EXERCISE MATERIALS START
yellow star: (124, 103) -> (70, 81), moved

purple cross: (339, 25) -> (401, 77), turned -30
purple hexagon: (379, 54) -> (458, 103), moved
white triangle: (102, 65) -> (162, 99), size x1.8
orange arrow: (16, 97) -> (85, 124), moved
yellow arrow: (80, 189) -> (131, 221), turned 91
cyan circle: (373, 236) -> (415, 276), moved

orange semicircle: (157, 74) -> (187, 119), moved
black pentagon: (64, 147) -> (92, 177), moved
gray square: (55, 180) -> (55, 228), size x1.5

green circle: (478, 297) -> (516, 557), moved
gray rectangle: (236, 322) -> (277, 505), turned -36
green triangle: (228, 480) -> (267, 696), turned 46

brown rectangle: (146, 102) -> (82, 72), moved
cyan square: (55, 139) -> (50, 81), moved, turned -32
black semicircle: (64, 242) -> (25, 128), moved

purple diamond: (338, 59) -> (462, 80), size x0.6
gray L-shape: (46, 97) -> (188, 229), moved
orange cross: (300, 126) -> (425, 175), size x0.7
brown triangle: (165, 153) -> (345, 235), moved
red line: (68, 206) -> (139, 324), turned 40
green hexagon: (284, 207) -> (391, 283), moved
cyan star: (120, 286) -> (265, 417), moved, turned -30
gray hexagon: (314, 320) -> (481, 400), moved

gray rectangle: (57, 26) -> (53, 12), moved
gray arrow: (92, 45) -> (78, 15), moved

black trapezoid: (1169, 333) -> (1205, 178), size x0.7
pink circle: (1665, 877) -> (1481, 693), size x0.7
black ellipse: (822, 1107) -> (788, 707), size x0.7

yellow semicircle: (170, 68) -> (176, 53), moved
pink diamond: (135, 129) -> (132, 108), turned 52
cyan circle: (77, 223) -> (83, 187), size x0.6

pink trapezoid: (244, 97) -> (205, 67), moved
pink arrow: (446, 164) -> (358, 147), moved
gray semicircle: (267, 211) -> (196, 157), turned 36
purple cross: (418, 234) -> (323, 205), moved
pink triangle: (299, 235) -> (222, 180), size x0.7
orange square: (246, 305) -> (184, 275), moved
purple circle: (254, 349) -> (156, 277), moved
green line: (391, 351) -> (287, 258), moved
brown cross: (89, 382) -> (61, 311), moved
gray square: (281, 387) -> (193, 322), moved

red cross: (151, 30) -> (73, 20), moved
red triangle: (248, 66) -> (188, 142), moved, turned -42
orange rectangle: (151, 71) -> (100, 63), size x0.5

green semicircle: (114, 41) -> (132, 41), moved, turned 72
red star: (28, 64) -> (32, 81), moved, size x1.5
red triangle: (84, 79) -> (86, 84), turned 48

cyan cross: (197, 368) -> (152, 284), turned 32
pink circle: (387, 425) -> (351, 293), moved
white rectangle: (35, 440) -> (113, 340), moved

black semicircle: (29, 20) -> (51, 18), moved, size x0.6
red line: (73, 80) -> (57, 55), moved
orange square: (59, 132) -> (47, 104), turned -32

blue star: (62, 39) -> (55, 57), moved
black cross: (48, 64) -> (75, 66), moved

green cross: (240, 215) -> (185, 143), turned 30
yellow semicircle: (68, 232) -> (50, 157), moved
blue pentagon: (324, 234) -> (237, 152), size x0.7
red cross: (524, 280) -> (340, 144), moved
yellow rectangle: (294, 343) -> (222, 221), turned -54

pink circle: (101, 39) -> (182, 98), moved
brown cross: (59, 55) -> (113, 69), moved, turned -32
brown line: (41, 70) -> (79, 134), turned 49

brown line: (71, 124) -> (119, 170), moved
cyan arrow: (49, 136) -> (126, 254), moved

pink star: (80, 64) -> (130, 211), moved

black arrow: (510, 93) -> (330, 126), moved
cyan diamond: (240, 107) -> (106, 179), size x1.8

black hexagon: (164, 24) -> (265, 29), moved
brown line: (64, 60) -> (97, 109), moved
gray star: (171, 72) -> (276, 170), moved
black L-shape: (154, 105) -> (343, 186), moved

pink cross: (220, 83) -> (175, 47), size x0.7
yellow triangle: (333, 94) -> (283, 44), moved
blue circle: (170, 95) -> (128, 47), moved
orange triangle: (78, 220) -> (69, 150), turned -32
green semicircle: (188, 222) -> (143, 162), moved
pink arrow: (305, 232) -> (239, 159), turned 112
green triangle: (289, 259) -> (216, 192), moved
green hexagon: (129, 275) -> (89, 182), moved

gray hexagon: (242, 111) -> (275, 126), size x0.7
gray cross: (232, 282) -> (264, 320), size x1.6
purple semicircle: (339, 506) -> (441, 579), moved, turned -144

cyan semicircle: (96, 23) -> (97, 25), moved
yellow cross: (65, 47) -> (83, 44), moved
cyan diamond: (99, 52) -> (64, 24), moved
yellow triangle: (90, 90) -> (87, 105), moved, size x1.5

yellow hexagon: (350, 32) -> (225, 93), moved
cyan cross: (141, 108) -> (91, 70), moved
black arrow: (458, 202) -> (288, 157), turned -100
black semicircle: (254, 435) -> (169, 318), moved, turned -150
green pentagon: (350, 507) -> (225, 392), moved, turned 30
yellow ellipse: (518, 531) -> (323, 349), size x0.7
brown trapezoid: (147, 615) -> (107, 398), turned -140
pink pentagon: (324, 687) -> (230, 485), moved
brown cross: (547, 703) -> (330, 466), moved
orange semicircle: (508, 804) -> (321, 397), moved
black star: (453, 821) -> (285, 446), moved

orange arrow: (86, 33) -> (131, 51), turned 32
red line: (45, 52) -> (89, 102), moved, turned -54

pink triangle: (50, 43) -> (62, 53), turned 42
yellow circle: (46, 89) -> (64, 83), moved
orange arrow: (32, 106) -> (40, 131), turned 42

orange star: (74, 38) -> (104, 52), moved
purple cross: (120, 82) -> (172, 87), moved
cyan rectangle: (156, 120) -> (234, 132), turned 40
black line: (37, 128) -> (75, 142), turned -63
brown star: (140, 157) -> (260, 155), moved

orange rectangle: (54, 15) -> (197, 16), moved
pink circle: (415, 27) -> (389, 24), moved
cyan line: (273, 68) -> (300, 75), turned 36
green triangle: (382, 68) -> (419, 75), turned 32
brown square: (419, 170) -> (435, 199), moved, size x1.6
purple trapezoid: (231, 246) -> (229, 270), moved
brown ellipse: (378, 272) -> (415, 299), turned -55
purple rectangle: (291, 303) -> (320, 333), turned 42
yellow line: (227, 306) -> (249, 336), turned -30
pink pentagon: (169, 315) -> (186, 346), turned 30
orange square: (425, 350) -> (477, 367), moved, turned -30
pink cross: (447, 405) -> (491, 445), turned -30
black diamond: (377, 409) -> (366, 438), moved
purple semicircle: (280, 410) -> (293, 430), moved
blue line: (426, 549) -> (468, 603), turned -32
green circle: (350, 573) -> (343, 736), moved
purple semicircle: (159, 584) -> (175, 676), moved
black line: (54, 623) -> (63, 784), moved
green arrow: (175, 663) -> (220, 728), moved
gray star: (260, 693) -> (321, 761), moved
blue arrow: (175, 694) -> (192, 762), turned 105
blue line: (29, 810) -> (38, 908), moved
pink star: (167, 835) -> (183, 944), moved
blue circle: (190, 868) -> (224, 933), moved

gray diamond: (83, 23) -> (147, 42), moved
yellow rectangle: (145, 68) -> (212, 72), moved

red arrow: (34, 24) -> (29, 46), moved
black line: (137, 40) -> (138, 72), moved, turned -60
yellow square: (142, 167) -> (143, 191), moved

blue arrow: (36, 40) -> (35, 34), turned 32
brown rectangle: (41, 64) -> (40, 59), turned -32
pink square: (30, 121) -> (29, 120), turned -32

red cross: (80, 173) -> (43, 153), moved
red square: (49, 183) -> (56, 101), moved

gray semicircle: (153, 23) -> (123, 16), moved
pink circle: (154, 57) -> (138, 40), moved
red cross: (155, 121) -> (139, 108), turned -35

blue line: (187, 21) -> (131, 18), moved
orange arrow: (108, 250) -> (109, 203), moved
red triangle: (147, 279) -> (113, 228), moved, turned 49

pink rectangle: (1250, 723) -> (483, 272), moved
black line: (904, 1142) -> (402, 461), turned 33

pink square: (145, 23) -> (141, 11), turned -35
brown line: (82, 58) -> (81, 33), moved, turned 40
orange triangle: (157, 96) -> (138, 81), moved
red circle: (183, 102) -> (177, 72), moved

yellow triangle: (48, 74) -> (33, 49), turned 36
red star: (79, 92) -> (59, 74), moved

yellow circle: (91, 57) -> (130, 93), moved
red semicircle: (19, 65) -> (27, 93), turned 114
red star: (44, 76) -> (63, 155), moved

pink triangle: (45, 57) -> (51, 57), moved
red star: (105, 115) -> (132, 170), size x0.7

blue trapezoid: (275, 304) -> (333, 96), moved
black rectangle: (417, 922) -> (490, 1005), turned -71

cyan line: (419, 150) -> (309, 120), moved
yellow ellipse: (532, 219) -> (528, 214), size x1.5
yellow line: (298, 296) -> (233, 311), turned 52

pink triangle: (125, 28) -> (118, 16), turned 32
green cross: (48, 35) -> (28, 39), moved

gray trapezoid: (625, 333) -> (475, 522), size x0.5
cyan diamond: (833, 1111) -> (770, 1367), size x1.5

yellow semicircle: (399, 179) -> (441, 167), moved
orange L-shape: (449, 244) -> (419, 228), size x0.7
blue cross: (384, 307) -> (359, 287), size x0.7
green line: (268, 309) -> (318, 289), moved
EXERCISE MATERIALS END
Each line above from the one with "red star: (79, 92) -> (59, 74), moved" up to and including the one with "black rectangle: (417, 922)" must be set down exactly, and no line outside that span may appear.

ANSWER TO THIS EXERCISE —
red star: (79, 92) -> (59, 74), moved

yellow circle: (91, 57) -> (130, 93), moved
red semicircle: (19, 65) -> (27, 93), turned 114
red star: (44, 76) -> (63, 155), moved

pink triangle: (45, 57) -> (51, 57), moved
red star: (105, 115) -> (132, 170), size x0.7

blue trapezoid: (275, 304) -> (333, 96), moved
black rectangle: (417, 922) -> (490, 1005), turned -71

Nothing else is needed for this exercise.